◆ Required action: Please reproduce exactly the lines from the start of the records through the one containing "The camera went 80 degrees right", and nothing more.

Top of Materials provided

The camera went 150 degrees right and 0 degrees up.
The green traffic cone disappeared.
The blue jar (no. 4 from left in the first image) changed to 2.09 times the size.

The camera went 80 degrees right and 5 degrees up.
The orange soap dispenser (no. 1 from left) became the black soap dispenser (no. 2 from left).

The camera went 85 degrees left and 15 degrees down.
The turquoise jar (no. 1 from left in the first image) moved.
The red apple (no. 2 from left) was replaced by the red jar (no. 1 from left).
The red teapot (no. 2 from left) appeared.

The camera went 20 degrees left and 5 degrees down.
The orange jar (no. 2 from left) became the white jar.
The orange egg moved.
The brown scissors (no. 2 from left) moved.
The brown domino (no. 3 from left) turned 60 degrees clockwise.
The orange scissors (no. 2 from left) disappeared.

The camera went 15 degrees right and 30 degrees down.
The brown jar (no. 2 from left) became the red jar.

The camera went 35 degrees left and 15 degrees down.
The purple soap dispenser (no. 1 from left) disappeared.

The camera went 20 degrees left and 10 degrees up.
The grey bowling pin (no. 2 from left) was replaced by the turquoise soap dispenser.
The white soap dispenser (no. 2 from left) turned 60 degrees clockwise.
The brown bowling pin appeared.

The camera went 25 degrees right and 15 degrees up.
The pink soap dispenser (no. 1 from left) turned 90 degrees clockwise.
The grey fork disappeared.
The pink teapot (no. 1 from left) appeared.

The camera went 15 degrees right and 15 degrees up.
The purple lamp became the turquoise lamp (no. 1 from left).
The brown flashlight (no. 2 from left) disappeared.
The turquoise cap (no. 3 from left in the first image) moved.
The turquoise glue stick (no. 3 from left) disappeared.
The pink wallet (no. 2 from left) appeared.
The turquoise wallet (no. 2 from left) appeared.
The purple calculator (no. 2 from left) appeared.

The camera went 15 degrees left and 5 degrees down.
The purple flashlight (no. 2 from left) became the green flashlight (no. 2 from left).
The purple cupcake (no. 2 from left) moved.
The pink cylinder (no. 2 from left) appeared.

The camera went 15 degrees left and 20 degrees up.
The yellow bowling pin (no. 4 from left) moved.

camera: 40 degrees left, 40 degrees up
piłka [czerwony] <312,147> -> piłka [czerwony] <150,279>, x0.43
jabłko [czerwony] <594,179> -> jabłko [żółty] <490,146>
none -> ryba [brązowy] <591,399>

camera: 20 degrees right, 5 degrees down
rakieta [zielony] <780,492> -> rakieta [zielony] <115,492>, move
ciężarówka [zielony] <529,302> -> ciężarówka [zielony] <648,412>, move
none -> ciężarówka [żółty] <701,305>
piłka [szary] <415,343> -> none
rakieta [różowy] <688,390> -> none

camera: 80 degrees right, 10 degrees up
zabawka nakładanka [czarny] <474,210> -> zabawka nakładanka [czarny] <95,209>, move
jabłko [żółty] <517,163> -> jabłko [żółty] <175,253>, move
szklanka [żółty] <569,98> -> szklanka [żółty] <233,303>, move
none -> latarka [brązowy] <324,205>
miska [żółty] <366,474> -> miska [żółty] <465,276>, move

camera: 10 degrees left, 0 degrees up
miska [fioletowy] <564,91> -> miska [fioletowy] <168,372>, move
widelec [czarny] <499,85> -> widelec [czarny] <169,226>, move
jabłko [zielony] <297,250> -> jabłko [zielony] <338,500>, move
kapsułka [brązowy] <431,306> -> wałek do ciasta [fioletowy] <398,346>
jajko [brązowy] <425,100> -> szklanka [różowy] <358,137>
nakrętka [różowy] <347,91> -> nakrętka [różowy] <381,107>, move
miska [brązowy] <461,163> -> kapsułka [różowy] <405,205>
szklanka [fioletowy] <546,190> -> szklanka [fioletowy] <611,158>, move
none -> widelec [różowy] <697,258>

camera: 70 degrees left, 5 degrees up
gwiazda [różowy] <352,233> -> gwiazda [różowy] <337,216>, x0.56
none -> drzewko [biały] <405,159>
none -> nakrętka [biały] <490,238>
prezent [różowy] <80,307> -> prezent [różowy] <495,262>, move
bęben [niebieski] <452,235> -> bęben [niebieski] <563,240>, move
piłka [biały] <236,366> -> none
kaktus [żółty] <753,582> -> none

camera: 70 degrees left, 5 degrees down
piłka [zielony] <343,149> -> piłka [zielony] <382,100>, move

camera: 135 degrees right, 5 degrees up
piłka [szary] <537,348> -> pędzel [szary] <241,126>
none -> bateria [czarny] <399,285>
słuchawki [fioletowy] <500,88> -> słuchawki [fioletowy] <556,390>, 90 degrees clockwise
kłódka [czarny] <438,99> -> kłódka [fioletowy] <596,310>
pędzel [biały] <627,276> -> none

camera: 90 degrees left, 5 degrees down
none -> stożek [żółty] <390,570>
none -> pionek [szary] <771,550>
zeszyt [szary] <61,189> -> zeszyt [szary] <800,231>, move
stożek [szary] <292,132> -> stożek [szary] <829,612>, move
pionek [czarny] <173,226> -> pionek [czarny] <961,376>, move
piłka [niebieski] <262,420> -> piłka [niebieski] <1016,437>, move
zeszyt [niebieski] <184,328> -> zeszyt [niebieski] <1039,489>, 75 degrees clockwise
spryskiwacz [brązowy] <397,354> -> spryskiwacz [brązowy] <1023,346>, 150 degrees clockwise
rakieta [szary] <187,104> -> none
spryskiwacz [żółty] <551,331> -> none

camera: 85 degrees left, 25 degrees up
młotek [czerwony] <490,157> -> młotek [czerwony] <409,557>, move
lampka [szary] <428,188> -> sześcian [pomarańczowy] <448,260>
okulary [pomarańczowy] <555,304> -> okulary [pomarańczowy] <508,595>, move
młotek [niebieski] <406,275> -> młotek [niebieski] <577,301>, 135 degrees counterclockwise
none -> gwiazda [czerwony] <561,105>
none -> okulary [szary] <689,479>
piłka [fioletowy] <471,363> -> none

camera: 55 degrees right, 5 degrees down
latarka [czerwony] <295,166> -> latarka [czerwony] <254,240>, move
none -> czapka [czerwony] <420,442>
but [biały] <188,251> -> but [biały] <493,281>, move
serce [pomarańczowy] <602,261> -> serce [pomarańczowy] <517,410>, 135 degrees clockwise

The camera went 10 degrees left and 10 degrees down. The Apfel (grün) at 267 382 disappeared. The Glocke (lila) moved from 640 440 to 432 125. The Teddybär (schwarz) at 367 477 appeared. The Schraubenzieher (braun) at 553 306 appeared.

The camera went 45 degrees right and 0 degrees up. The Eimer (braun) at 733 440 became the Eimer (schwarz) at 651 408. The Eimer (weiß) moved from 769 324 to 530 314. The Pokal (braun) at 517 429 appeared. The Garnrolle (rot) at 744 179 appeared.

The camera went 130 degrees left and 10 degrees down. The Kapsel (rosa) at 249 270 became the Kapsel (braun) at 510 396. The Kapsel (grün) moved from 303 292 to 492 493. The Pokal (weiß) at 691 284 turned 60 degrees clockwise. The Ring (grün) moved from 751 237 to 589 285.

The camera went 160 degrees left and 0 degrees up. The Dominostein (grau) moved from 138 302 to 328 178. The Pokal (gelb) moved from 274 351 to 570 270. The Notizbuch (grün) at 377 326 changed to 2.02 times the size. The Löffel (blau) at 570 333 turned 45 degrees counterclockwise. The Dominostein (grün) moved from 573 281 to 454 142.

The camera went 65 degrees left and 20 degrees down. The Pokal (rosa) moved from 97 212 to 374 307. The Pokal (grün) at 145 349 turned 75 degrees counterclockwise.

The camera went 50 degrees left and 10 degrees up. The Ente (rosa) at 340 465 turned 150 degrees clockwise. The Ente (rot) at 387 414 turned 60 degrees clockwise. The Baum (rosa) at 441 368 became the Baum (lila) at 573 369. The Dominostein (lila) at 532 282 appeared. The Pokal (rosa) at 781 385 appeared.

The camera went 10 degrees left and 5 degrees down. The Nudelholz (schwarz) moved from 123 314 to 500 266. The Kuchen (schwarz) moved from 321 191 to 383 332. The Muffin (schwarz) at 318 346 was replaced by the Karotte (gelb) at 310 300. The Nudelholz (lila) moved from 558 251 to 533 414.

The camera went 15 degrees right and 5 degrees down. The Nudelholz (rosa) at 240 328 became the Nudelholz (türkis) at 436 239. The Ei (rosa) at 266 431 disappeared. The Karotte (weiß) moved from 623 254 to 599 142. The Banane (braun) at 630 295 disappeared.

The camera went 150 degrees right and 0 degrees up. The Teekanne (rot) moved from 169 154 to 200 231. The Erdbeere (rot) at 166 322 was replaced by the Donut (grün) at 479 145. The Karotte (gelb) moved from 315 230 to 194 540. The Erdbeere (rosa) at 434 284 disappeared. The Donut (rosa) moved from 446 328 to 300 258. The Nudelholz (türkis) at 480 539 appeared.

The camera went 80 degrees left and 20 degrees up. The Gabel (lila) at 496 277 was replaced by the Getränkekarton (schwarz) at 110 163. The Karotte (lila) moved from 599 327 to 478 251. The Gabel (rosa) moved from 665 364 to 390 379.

Bottom of Materials provided

◆ Your response:
The camera went 150 degrees right and 0 degrees up.
The green traffic cone disappeared.
The blue jar (no. 4 from left in the first image) changed to 2.09 times the size.

The camera went 80 degrees right and 5 degrees up.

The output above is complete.